Work to be completed
Keep the images out and set the listing below down word for word.

Given records
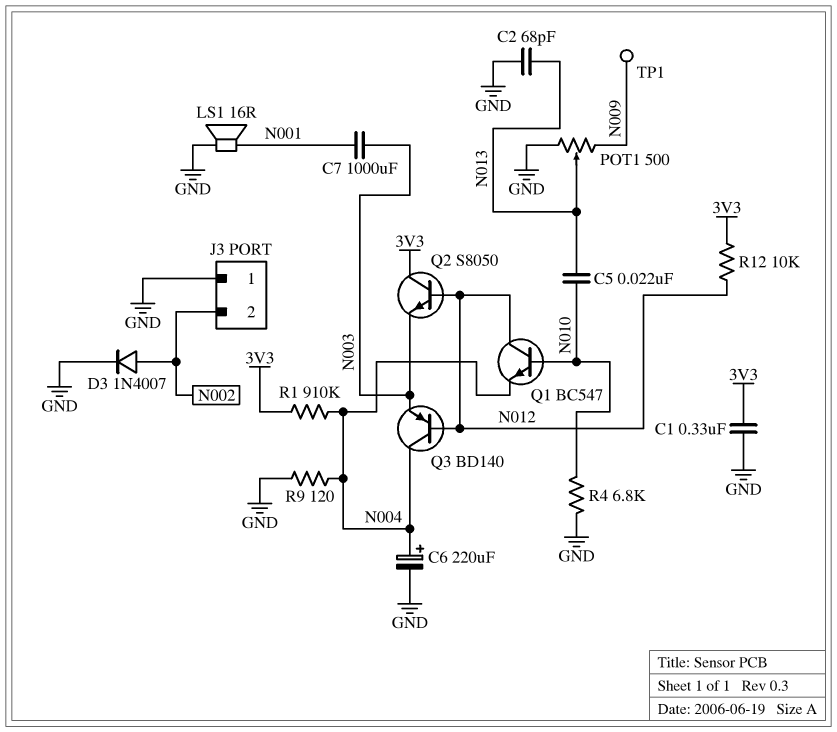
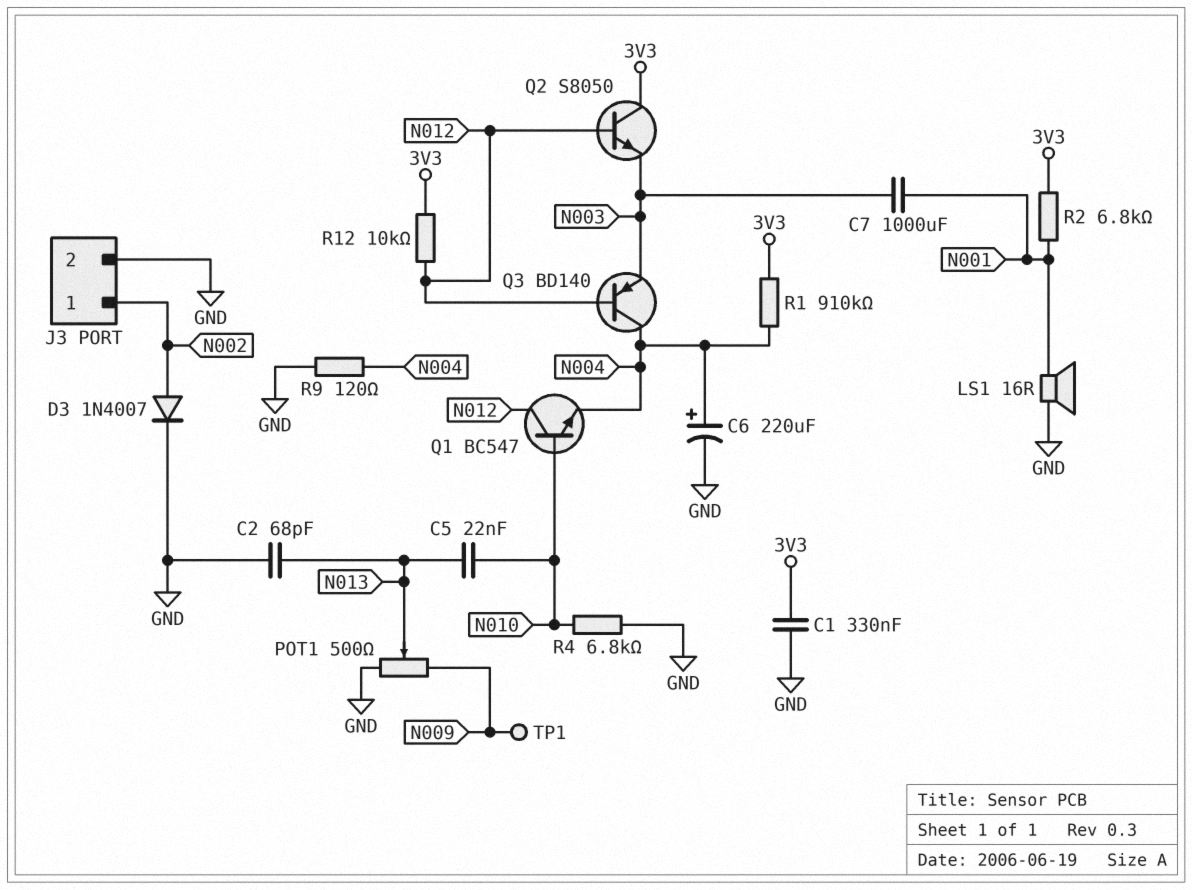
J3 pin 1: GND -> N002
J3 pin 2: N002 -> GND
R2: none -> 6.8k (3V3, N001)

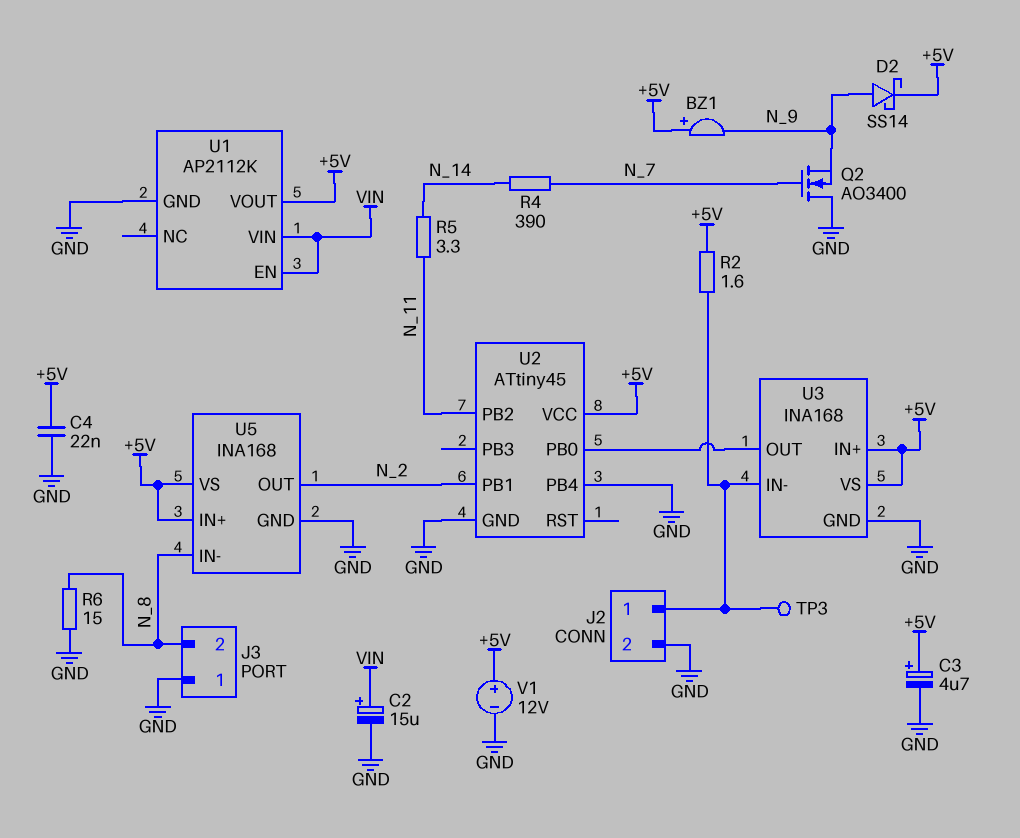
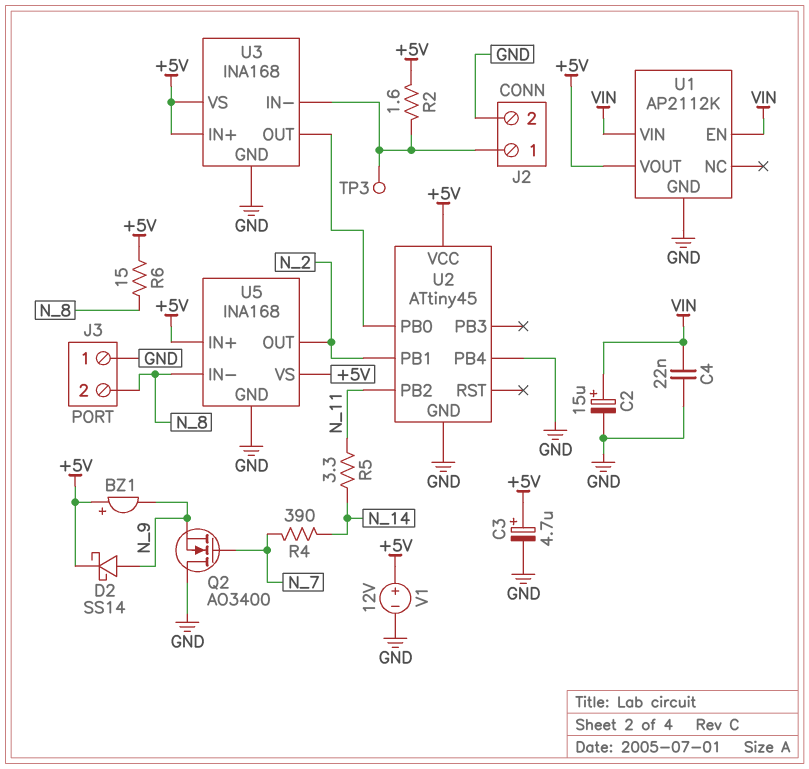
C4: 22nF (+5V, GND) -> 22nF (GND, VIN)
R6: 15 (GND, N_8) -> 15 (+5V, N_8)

Answer
J3 pin 1: GND -> N002
J3 pin 2: N002 -> GND
R2: none -> 6.8k (3V3, N001)

C4: 22nF (+5V, GND) -> 22nF (GND, VIN)
R6: 15 (GND, N_8) -> 15 (+5V, N_8)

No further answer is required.